* EXTRACTED ENTRIES *
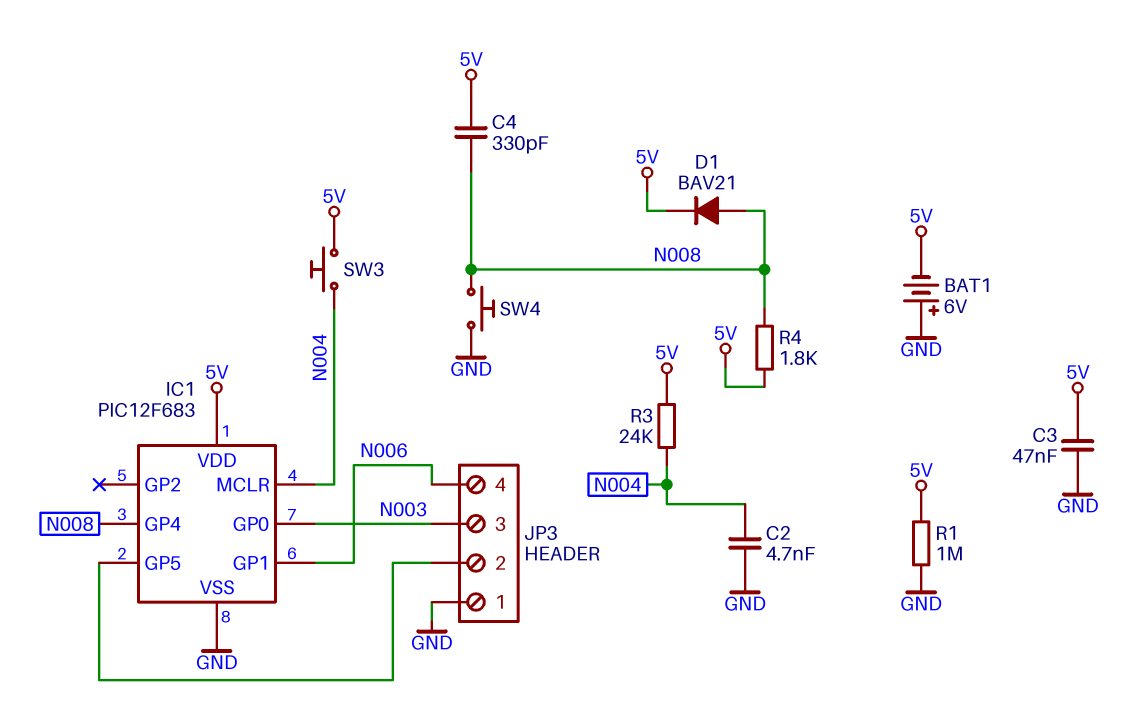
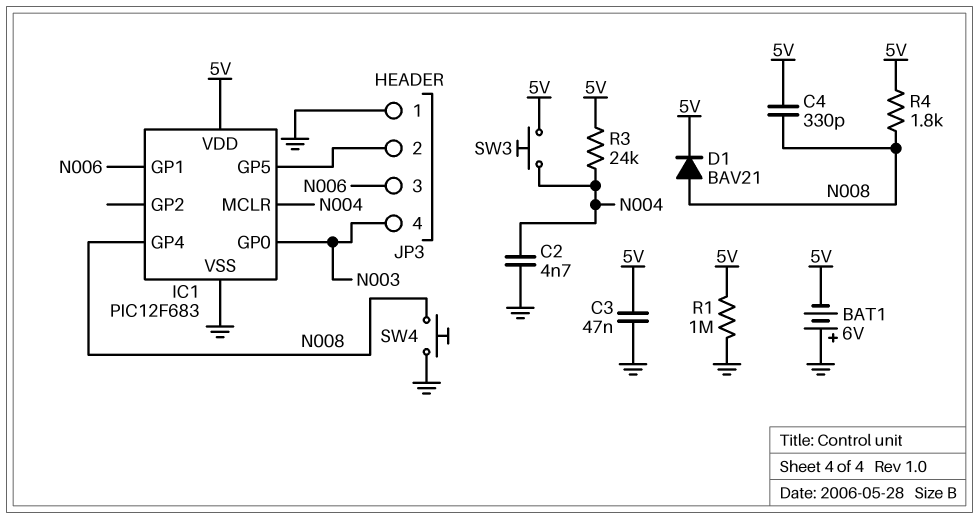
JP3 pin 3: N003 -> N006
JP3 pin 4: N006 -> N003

--

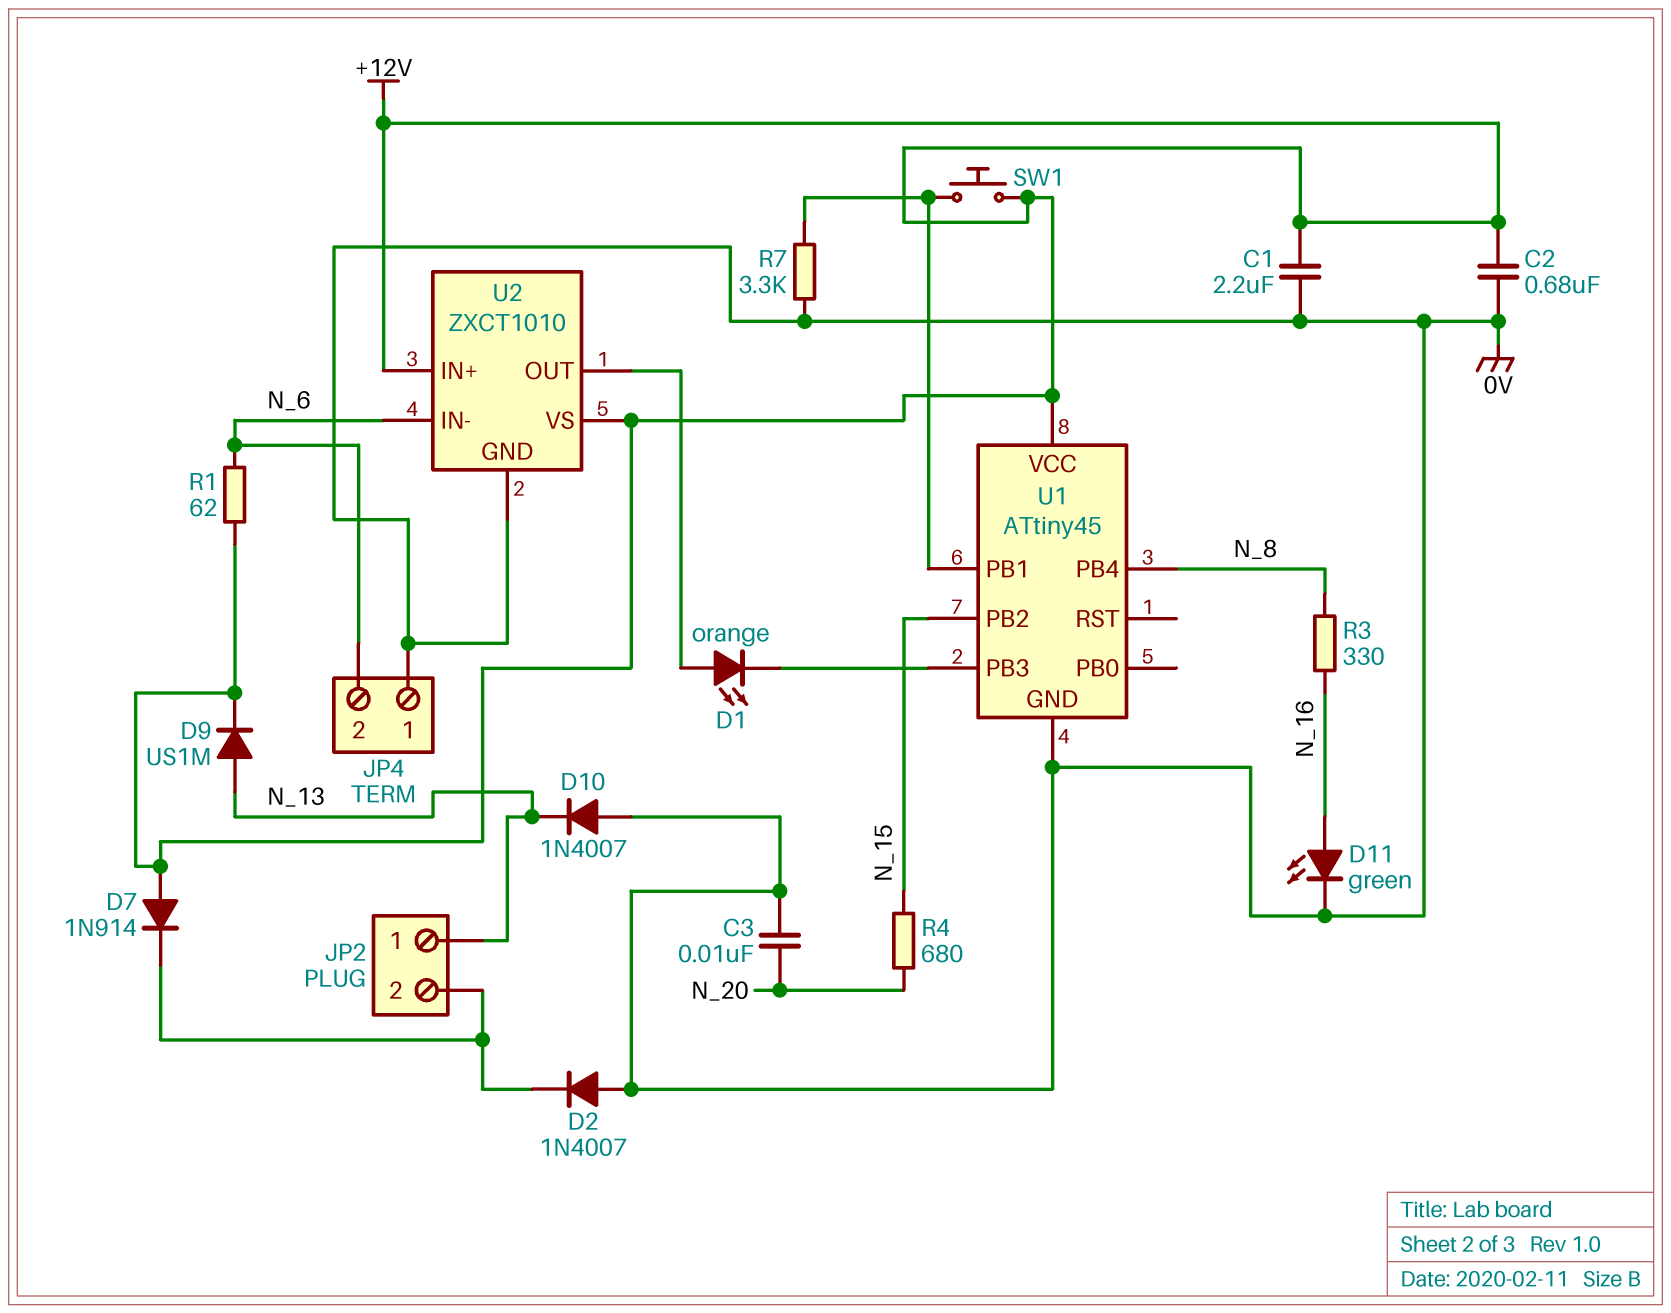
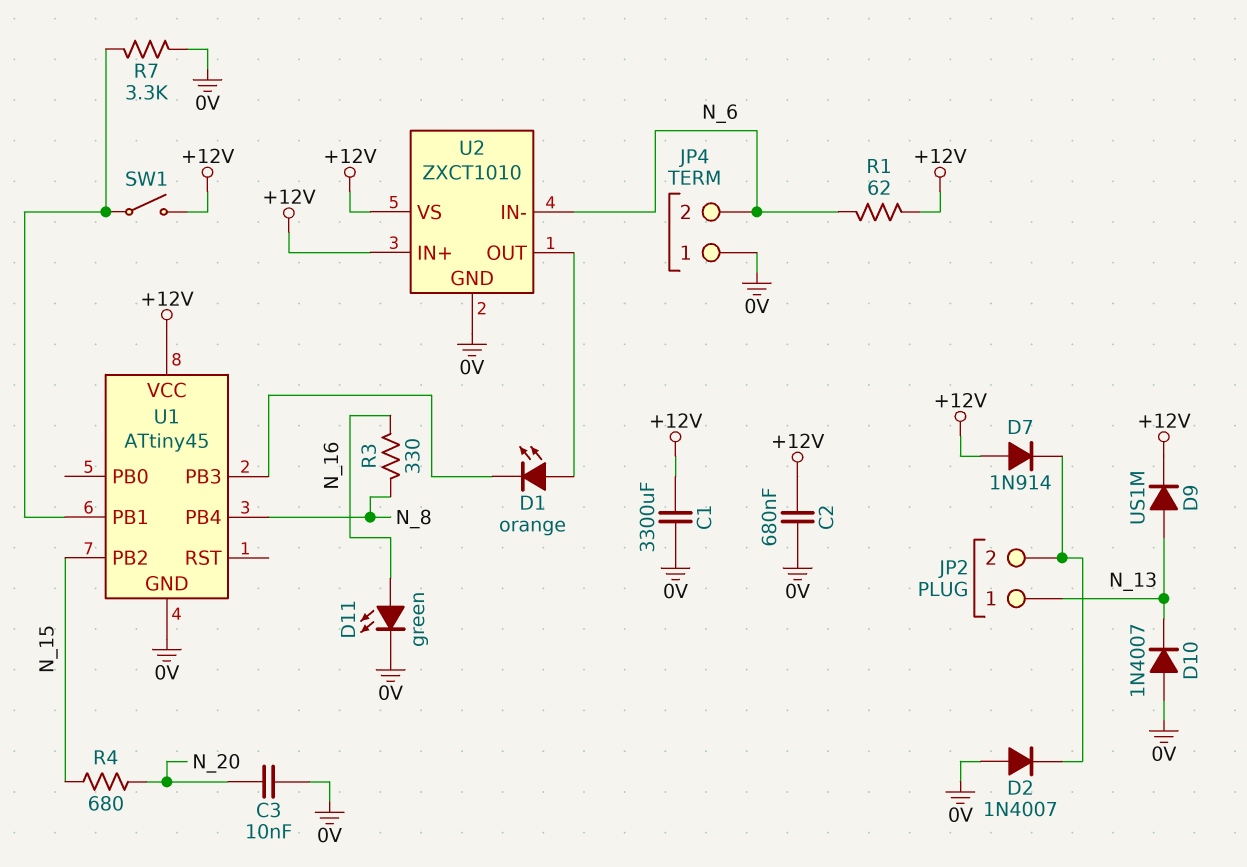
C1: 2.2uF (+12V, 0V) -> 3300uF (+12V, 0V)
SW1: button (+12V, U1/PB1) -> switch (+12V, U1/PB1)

--

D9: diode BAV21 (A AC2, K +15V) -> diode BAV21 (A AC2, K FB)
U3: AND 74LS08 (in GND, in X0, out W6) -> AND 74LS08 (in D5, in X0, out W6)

* AIM OF THE EXERCISE *
Both the line containing "C1: 2.2uF (+12V, 0V) -> 3300uF (+12V, 0V)" and the line containing "SW1: button (+12V, U1/PB1)" belong in the answer. Print them and every line above that falls between them exactly, and no others.

* ANSWER TO THIS PROBLEM *
C1: 2.2uF (+12V, 0V) -> 3300uF (+12V, 0V)
SW1: button (+12V, U1/PB1) -> switch (+12V, U1/PB1)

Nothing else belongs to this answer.